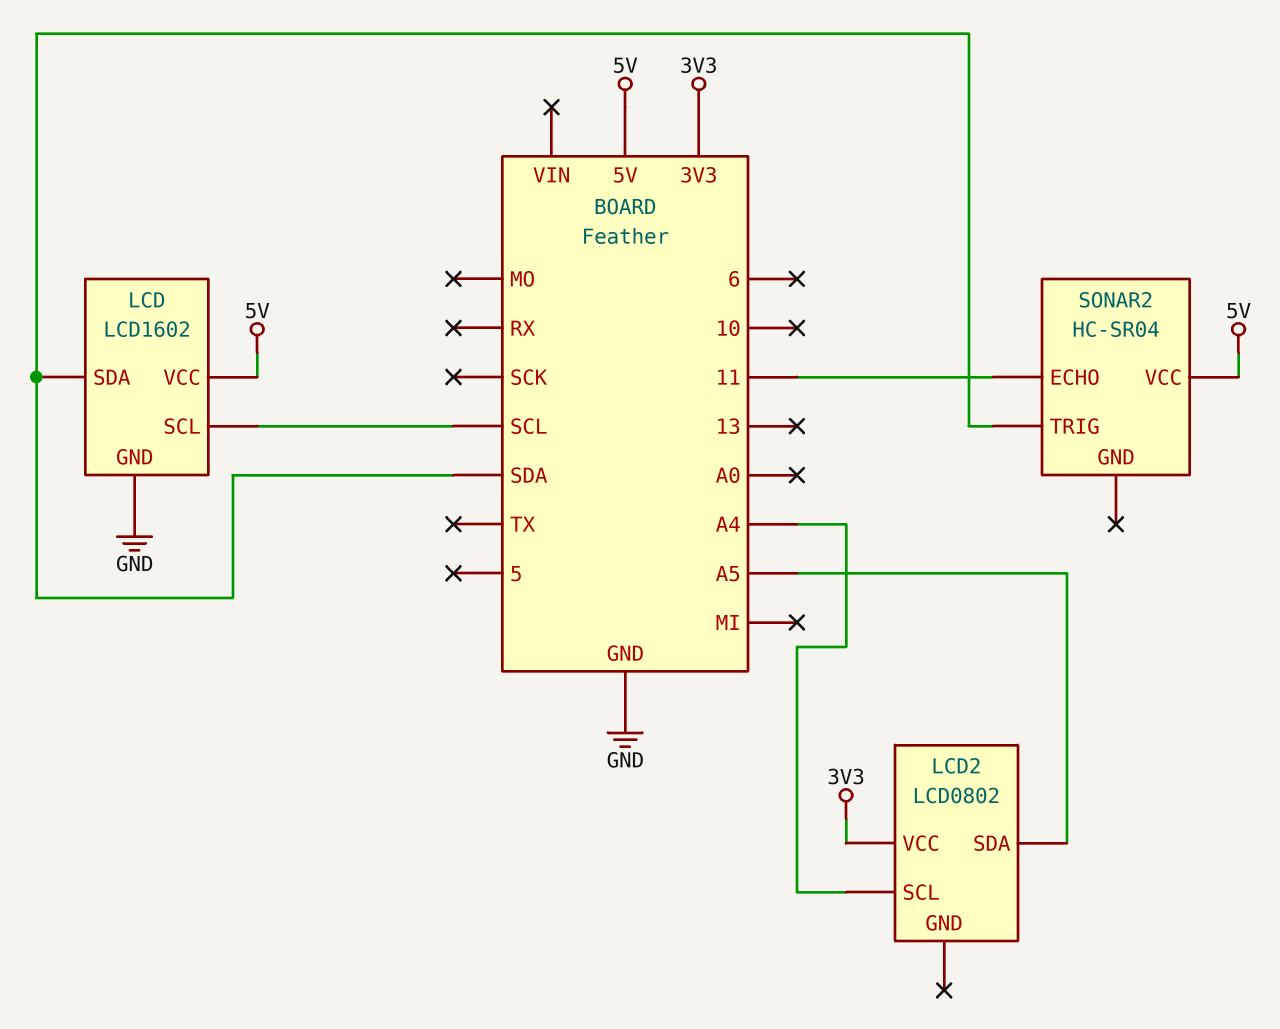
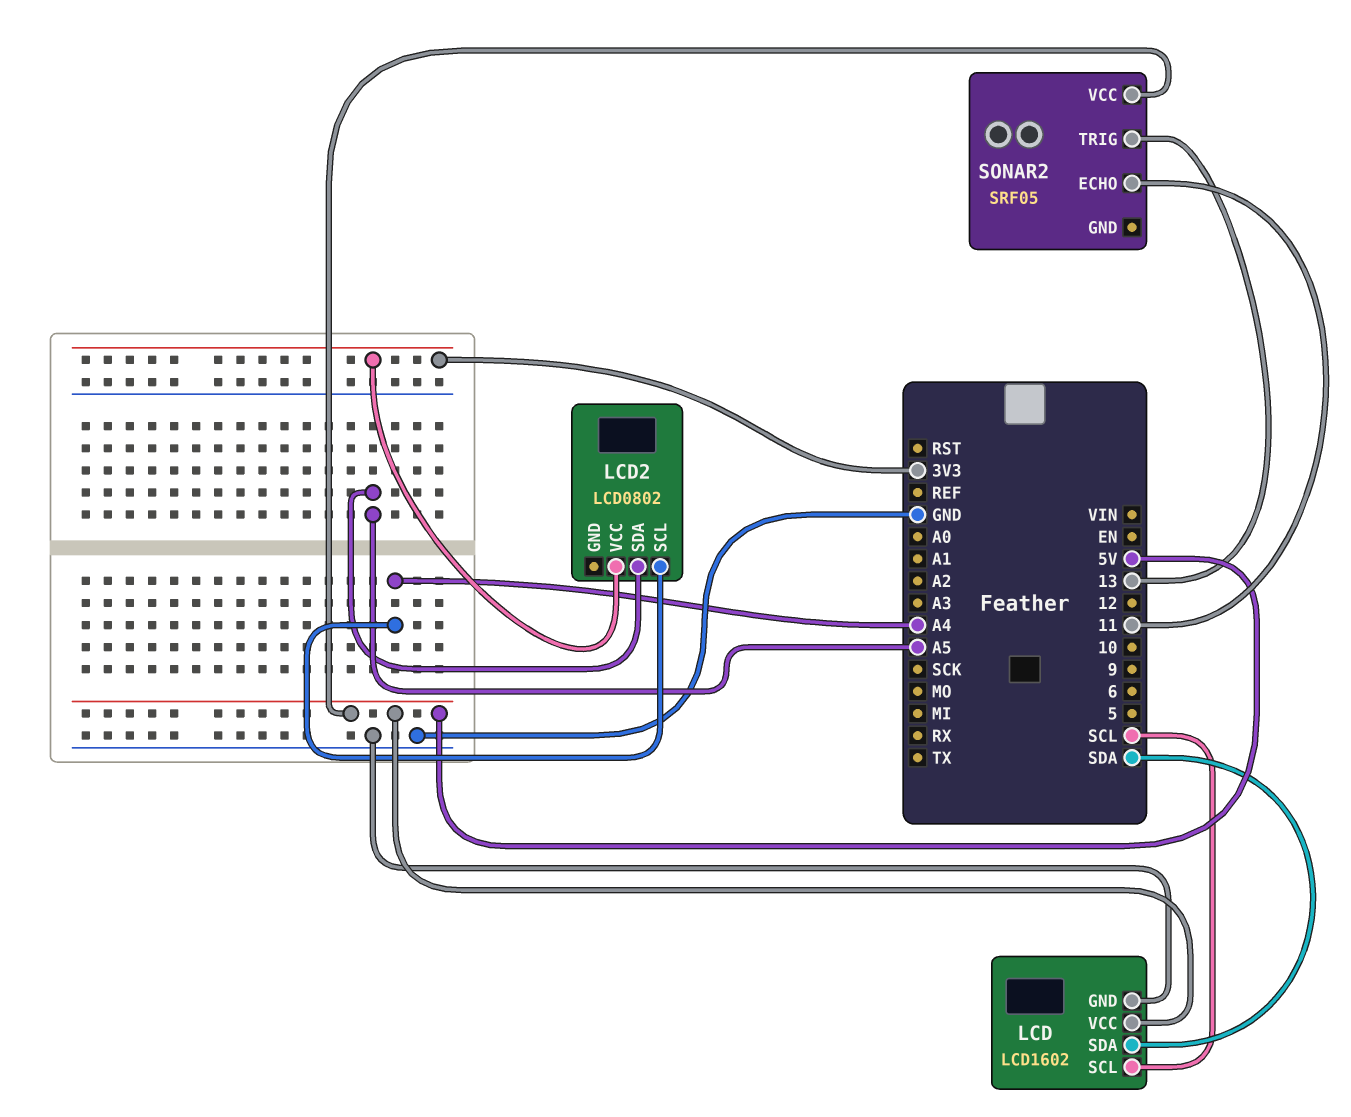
SONAR2: HC-SR04 -> SRF05
SONAR2 pin TRIG: SDA -> 13

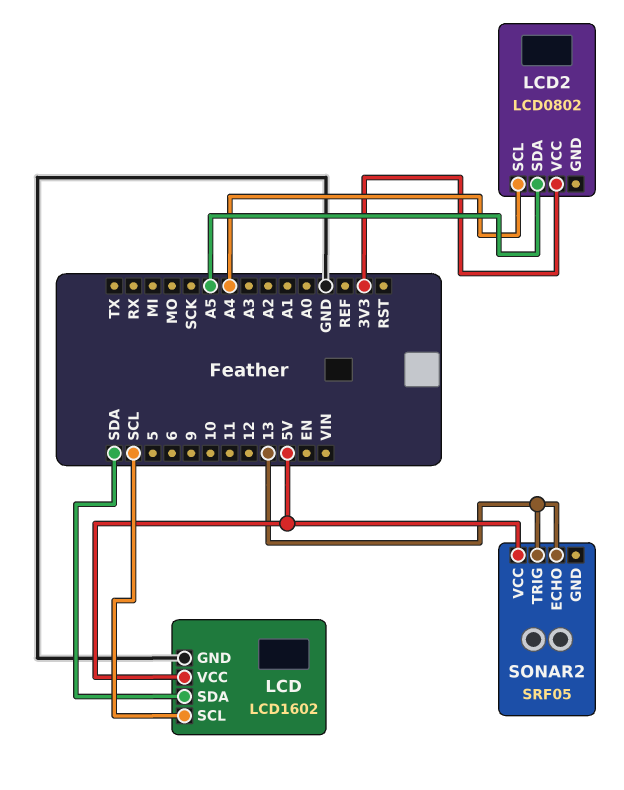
SONAR2 pin ECHO: 11 -> 13

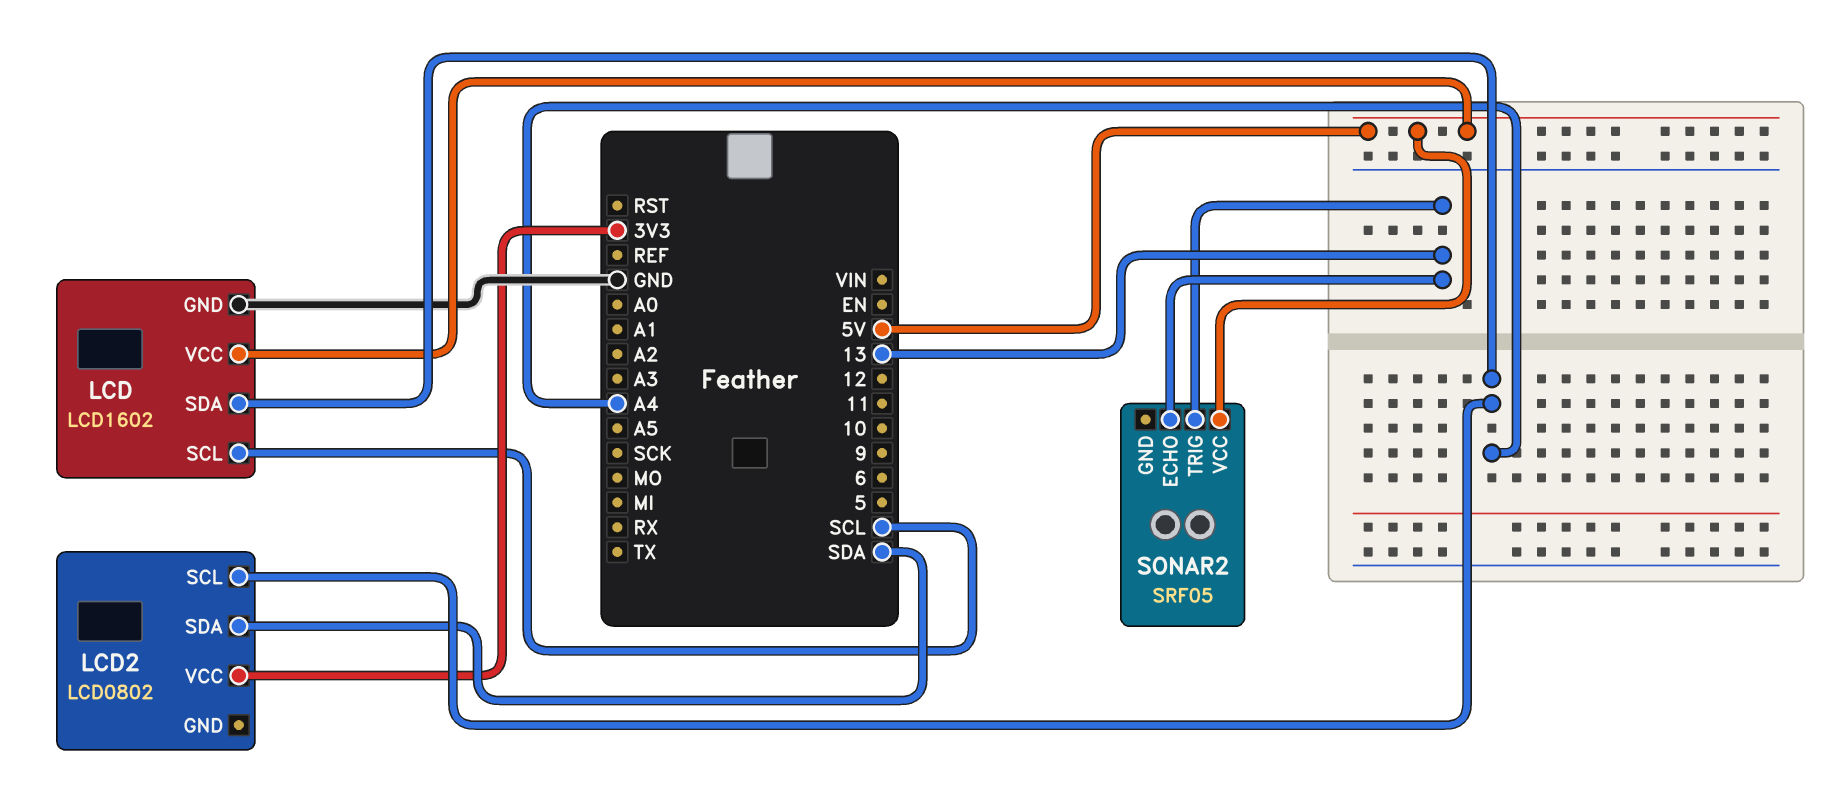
LCD pin SDA: SDA -> A4
LCD2 pin SDA: A5 -> SDA

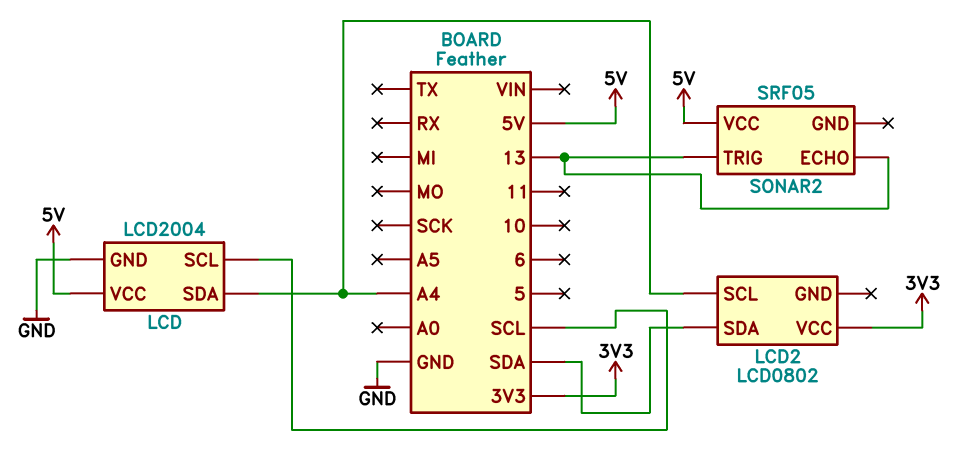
LCD: LCD1602 -> LCD2004

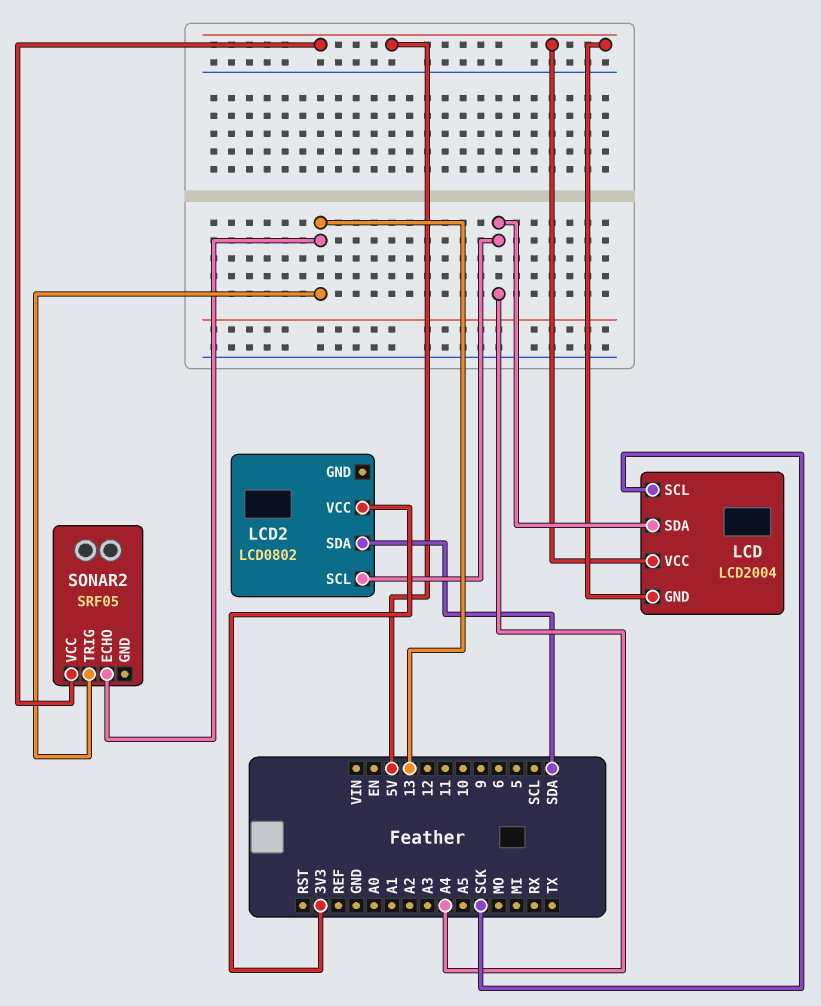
LCD pin GND: GND -> 5V
LCD pin SCL: SCL -> SCK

^^^^

→ **Task instructions**: Output every line of the records exactly, excluding all pictures.

→ **Solution to the exercise**:
SONAR2: HC-SR04 -> SRF05
SONAR2 pin TRIG: SDA -> 13

SONAR2 pin ECHO: 11 -> 13

LCD pin SDA: SDA -> A4
LCD2 pin SDA: A5 -> SDA

LCD: LCD1602 -> LCD2004

LCD pin GND: GND -> 5V
LCD pin SCL: SCL -> SCK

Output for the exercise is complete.